[RECORDED INFORMATION — start]

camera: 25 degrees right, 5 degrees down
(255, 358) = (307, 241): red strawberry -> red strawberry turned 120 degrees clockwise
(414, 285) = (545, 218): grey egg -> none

[RECORDED INFORMATION — finish]

ASSIGNMENT:
Take each line of the material that contains the word "degrees" and list it.

EXPECTED ANSWER:
camera: 25 degrees right, 5 degrees down
(255, 358) = (307, 241): red strawberry -> red strawberry turned 120 degrees clockwise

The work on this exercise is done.